» EXERCISE
Pictures excluded, please transcribe exactly the lines from the one with "orange key: 0 -> 1" through the end of the records below, and nothing more.

[Records contained in a dataset]
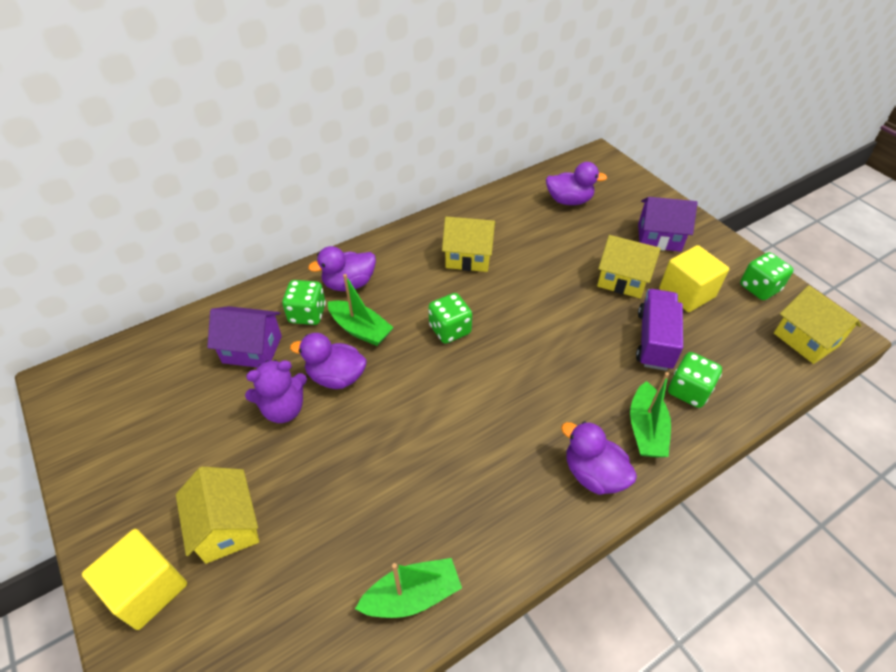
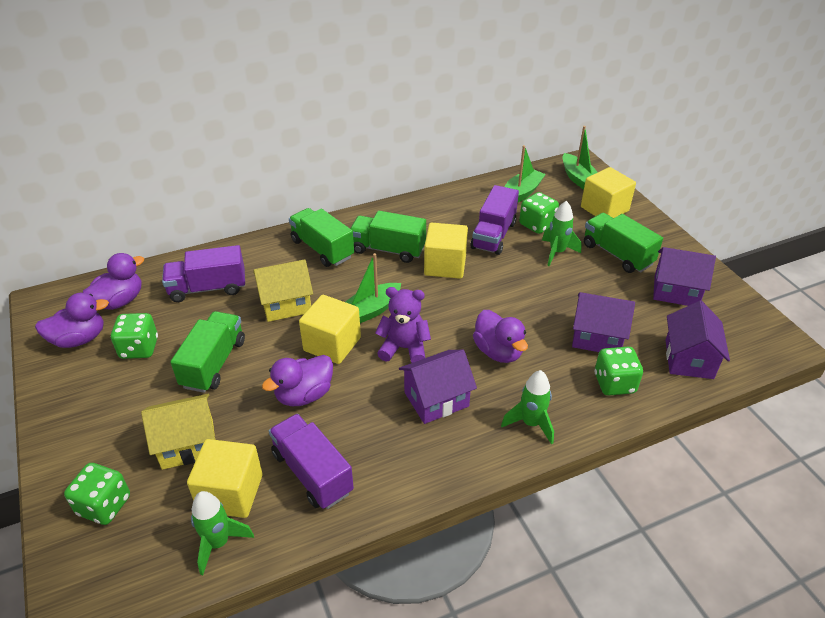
green rocket: 0 -> 3
green truck: 0 -> 4
purple house: 2 -> 4
purple truck: 1 -> 3
yellow cube: 2 -> 4
yellow house: 4 -> 2

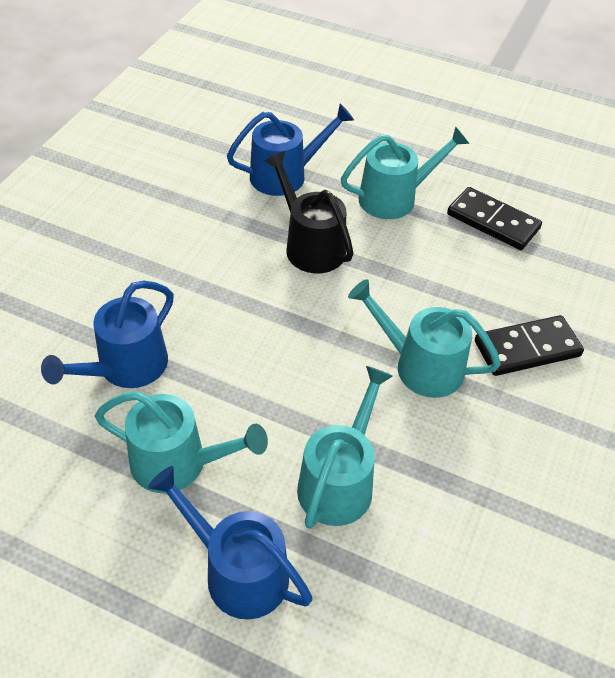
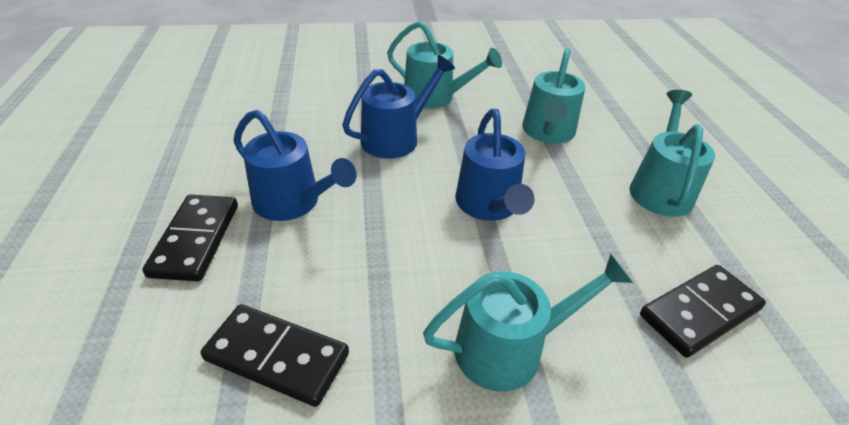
black domino: 2 -> 3
black watering can: 1 -> 0

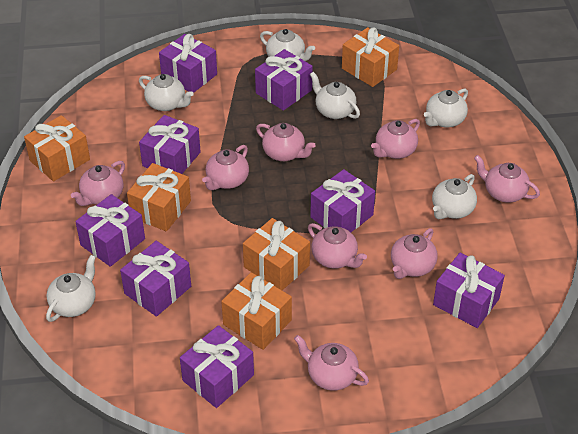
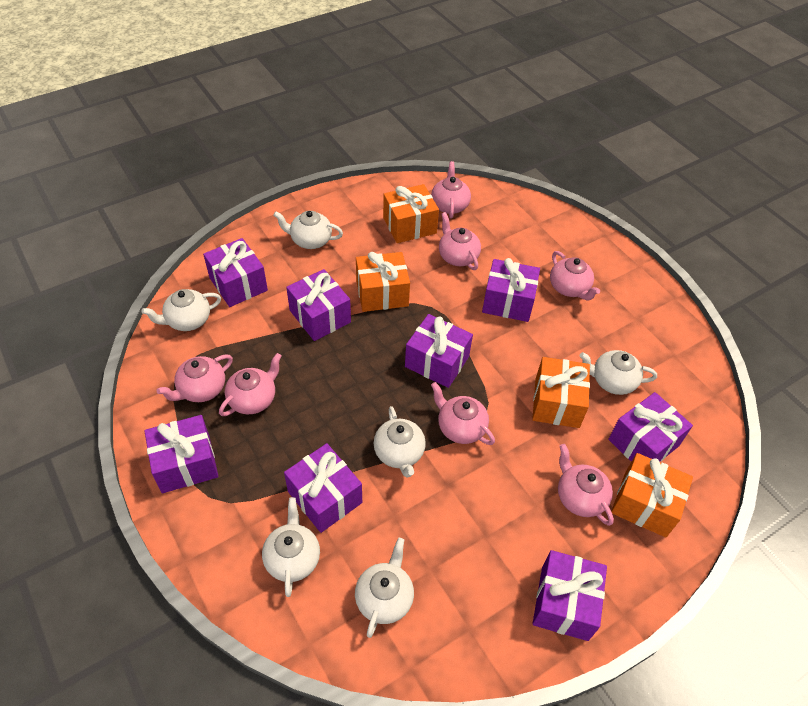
orange gift: 5 -> 4
pink teapot: 8 -> 7

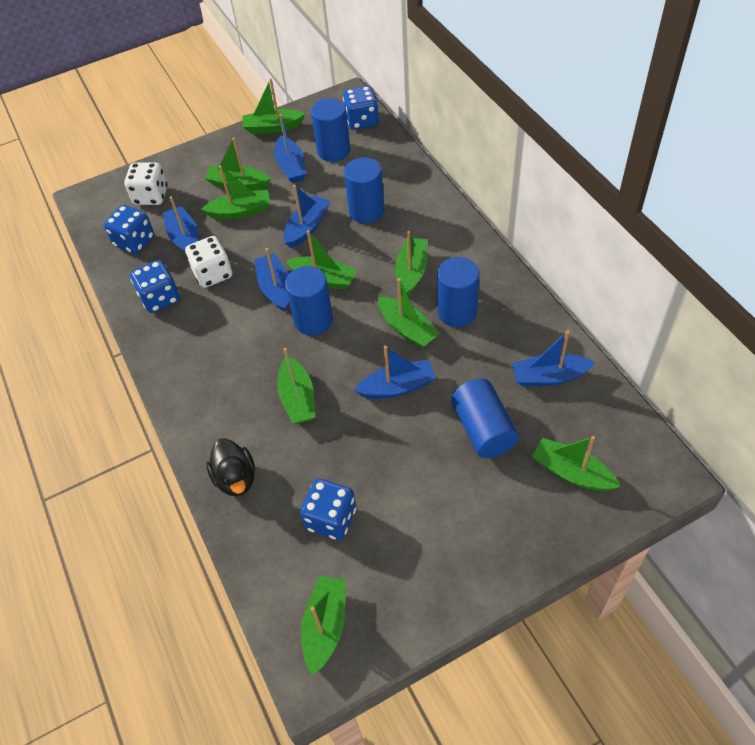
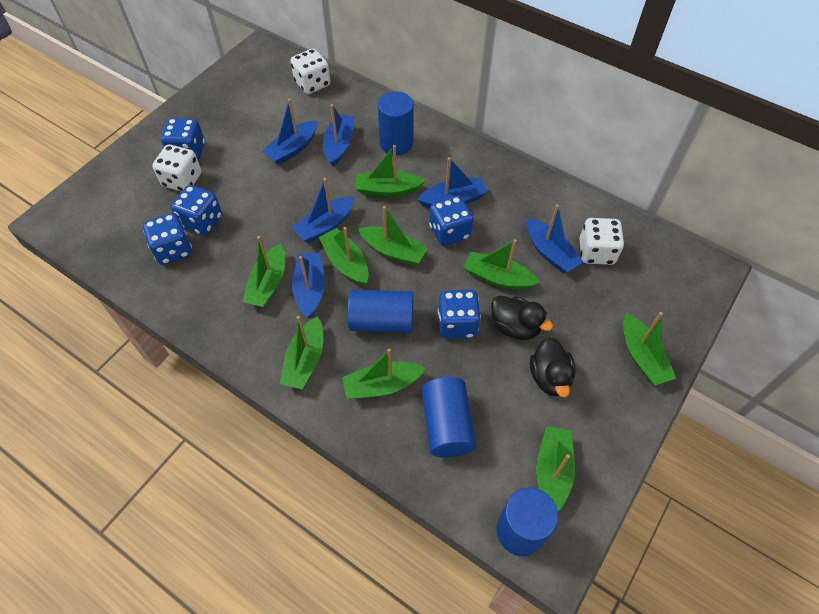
black duck: 1 -> 2
blue cylinder: 5 -> 4
blue dice: 4 -> 5
white dice: 2 -> 3

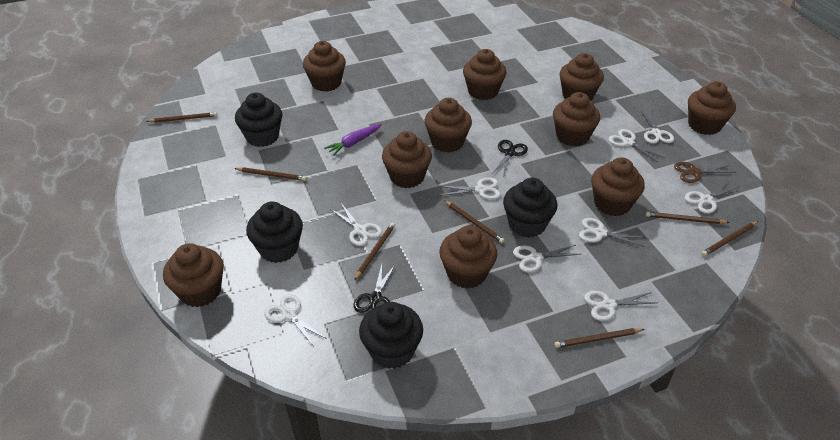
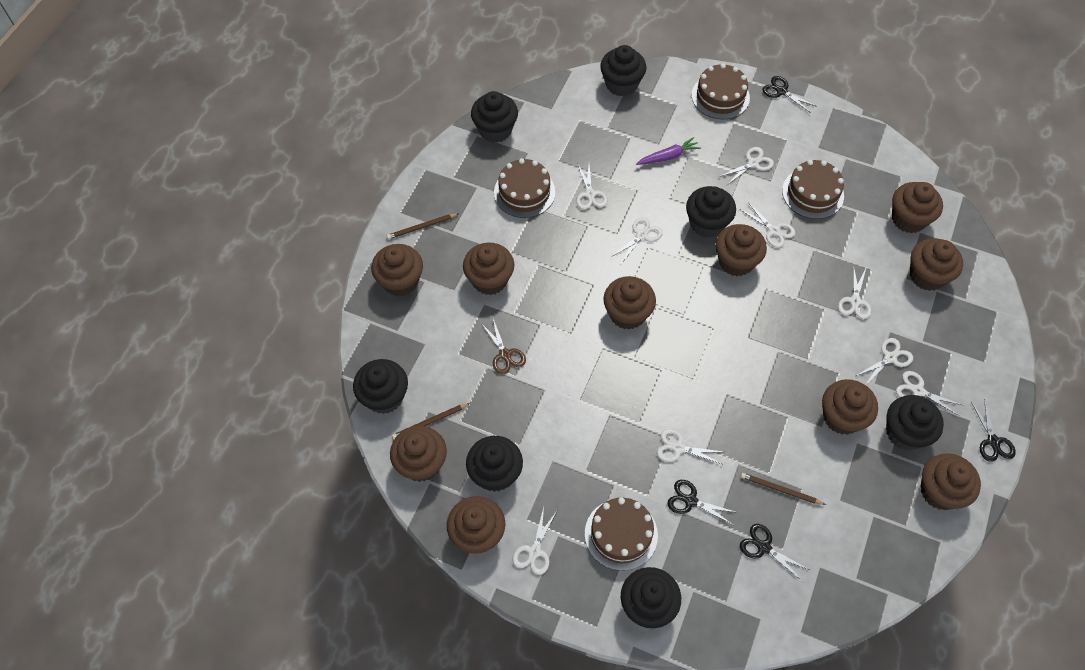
black cupcake: 4 -> 7
black scissors: 2 -> 4
brown cake: 0 -> 4
brown pencil: 7 -> 3

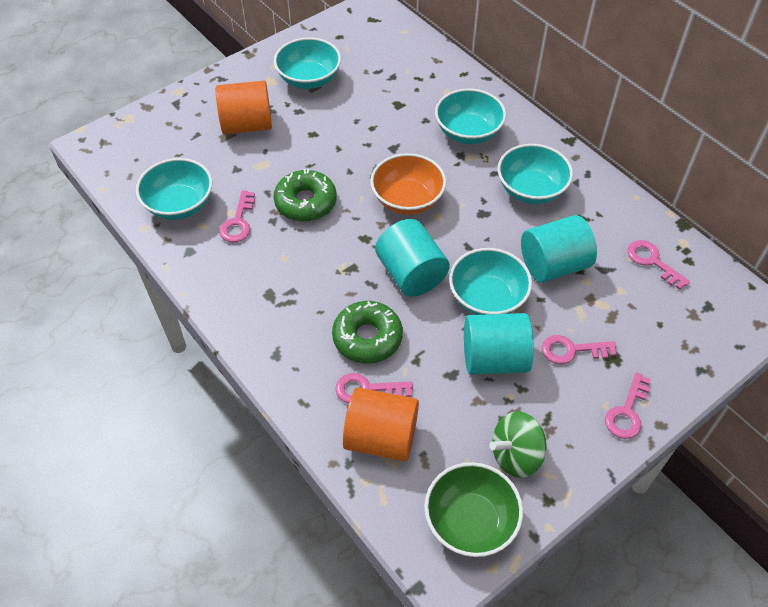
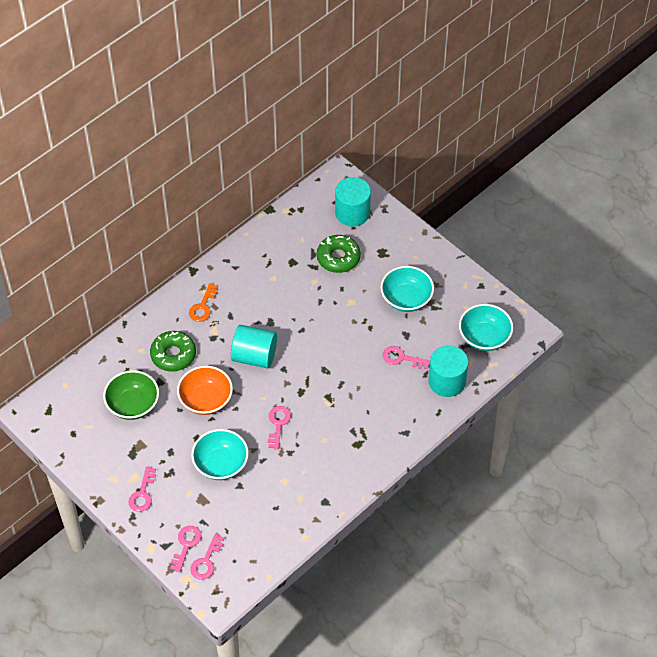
green spinning top: 1 -> 0
orange cylinder: 2 -> 0
orange key: 0 -> 1
turquoise bowl: 5 -> 3

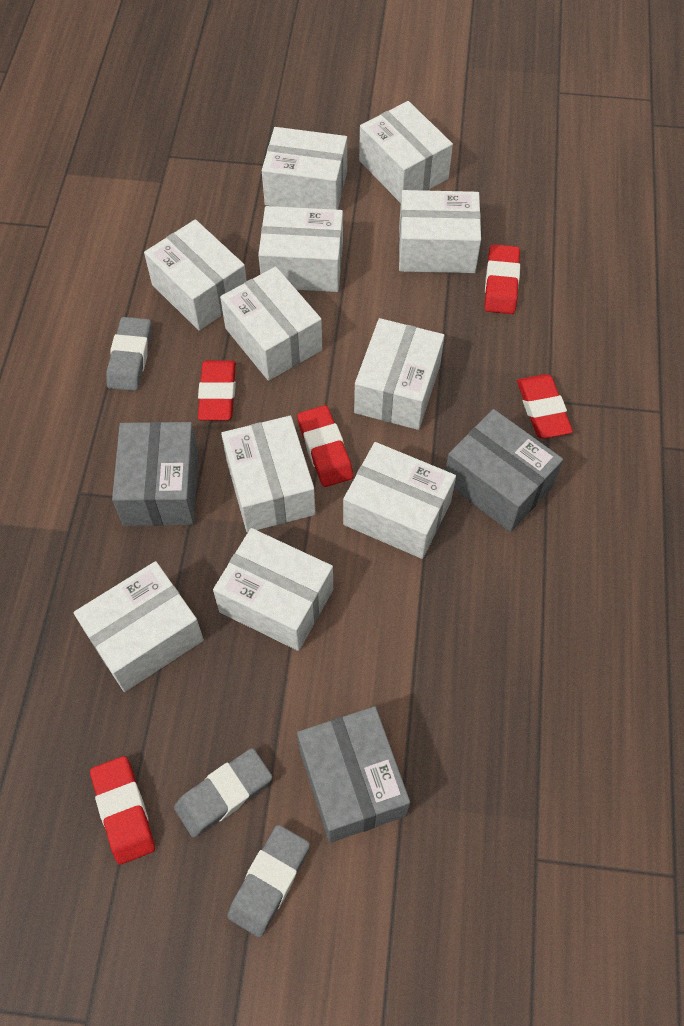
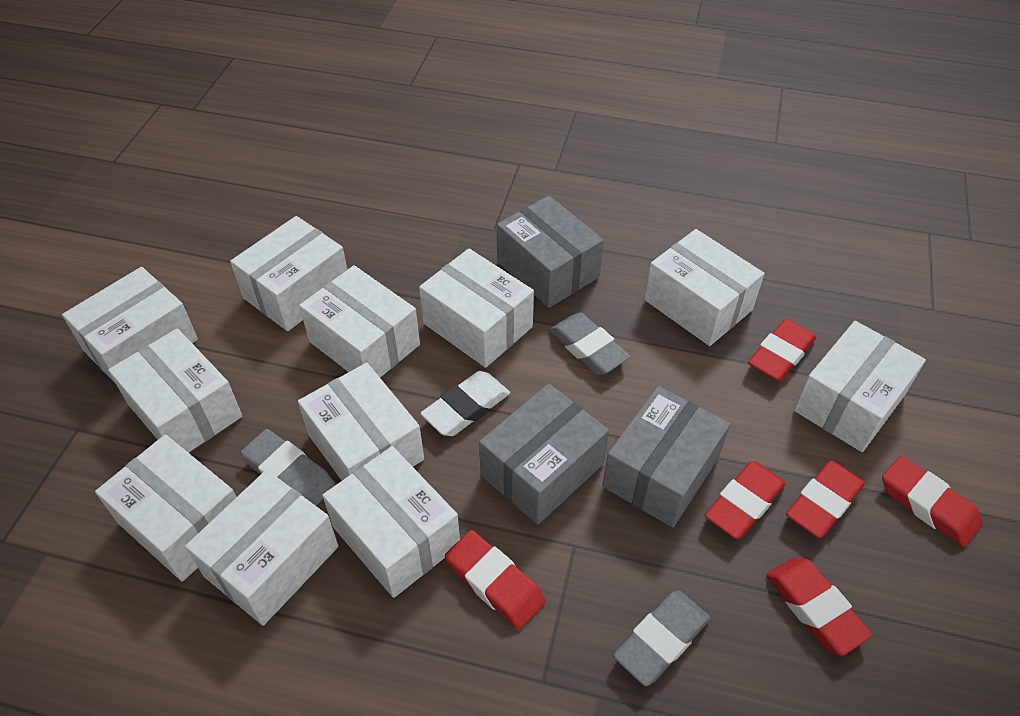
red eraser: 5 -> 6
white eraser: 0 -> 1

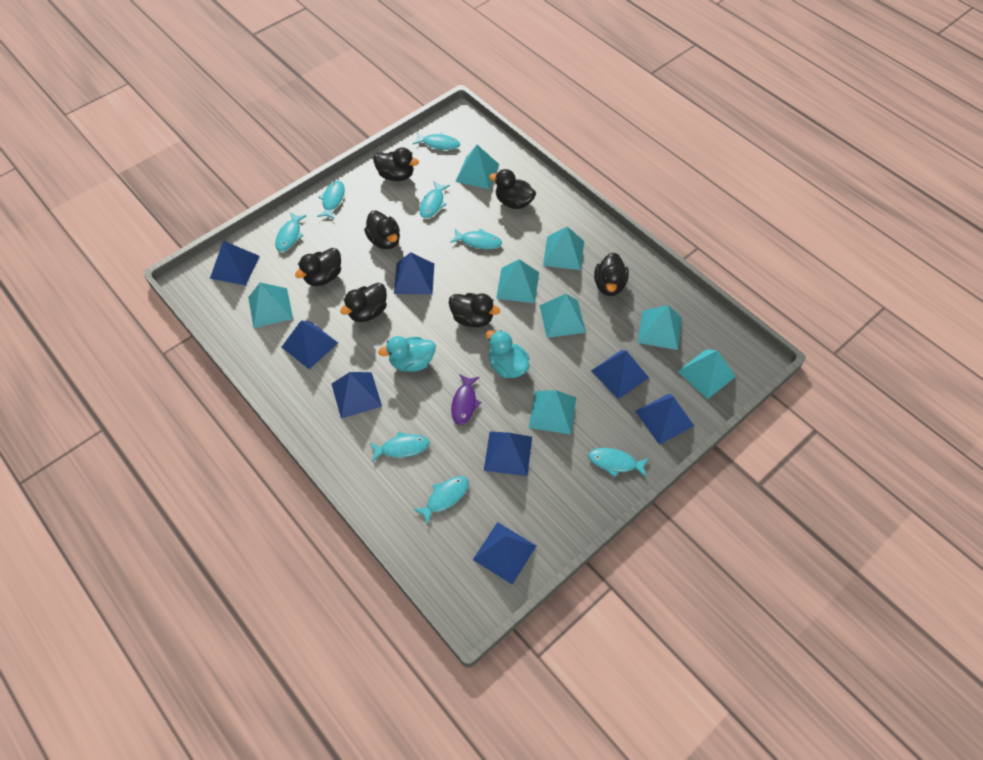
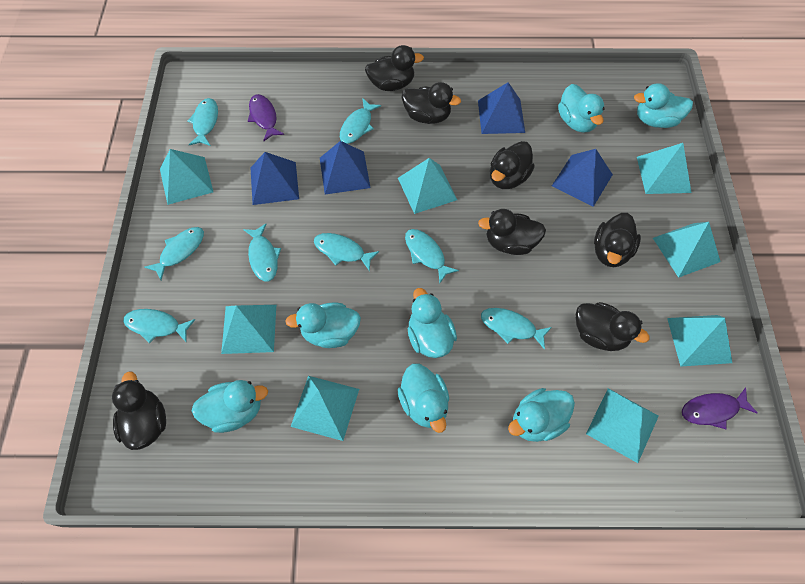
blue pyramid: 8 -> 4
purple fish: 1 -> 2
turquoise duck: 2 -> 7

» OUTPUT FOR THIS TASK
orange key: 0 -> 1
turquoise bowl: 5 -> 3

red eraser: 5 -> 6
white eraser: 0 -> 1

blue pyramid: 8 -> 4
purple fish: 1 -> 2
turquoise duck: 2 -> 7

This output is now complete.